▶ Exercise directions:
Pull out every line below that contains the string "kern".

Records from a data collection
--- --- ---

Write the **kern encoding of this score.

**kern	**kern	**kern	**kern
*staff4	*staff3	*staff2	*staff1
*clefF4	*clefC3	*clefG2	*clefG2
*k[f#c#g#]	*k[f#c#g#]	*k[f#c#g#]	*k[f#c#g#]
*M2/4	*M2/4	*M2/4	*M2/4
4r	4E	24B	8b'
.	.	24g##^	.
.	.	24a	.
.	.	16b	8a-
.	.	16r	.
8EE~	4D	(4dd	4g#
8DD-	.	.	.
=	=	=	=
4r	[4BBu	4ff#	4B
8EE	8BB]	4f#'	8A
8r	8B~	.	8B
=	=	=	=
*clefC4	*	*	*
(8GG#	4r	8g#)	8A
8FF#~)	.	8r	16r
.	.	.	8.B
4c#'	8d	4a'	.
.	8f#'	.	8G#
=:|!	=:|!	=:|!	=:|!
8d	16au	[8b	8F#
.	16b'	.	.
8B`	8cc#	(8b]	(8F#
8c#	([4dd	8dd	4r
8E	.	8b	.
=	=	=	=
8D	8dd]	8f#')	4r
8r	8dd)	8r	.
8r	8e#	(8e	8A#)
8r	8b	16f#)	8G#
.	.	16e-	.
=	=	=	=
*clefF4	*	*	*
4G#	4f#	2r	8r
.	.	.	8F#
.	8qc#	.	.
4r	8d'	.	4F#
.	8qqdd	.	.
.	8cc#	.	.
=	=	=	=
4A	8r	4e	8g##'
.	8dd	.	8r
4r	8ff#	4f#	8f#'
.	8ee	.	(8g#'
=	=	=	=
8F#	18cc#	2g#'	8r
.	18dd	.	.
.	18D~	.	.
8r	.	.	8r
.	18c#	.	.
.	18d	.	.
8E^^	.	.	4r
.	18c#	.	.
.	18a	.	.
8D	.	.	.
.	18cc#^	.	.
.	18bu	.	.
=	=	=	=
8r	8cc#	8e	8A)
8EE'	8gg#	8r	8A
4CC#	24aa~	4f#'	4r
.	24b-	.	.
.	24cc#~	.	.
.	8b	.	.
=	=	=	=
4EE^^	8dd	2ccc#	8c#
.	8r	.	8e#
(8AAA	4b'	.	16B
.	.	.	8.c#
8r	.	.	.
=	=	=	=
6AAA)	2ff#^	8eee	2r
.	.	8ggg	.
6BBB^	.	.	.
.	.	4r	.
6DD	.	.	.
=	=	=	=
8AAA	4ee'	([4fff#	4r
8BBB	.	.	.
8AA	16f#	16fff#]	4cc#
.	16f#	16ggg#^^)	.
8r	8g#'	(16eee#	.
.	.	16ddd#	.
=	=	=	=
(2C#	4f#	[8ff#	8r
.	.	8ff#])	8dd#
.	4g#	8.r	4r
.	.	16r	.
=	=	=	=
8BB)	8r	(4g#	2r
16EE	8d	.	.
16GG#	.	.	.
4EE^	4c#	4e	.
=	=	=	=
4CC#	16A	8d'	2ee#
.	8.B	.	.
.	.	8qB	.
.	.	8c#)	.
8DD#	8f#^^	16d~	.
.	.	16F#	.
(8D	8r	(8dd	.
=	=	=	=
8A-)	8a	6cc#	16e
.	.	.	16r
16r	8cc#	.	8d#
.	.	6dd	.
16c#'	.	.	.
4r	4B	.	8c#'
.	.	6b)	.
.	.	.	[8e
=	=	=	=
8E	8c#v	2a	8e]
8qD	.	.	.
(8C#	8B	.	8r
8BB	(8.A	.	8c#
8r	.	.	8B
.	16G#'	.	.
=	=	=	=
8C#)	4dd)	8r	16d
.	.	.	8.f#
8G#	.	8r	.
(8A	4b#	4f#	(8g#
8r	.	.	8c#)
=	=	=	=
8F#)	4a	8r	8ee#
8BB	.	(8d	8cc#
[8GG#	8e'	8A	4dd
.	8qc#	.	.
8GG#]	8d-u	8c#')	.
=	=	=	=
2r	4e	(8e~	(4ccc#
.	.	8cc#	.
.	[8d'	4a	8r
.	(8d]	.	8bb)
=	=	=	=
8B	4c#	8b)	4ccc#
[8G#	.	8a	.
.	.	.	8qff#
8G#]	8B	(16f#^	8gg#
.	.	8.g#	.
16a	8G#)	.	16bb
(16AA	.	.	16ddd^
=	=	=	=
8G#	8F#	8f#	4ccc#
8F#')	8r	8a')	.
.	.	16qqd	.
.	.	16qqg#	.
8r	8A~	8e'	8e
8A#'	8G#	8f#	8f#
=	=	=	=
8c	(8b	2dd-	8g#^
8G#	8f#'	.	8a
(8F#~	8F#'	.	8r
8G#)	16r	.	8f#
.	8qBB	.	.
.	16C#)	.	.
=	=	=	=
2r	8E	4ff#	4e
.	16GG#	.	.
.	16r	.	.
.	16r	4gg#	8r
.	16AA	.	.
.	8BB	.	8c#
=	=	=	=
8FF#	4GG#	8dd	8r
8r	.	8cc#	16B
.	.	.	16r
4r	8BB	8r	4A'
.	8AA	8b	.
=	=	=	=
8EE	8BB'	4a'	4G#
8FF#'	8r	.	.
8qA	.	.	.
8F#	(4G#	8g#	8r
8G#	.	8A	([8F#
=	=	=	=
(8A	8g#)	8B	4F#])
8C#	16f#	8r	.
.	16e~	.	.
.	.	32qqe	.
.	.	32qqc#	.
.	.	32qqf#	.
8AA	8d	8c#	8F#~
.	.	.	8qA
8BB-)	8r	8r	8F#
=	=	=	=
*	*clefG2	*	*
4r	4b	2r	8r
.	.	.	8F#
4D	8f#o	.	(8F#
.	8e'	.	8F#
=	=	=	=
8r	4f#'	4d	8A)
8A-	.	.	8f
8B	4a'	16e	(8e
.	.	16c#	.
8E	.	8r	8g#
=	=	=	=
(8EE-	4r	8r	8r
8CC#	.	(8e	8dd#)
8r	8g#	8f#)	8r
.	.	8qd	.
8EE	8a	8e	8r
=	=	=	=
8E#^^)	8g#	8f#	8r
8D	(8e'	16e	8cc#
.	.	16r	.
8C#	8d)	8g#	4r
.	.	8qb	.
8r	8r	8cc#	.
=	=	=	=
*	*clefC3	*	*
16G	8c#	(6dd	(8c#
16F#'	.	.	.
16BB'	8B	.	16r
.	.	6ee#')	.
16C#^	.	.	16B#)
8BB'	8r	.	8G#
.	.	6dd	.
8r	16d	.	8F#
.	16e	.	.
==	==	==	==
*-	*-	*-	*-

--- --- ---

▶ Worked answer:
Write the **kern encoding of this score.
**kern	**kern	**kern	**kern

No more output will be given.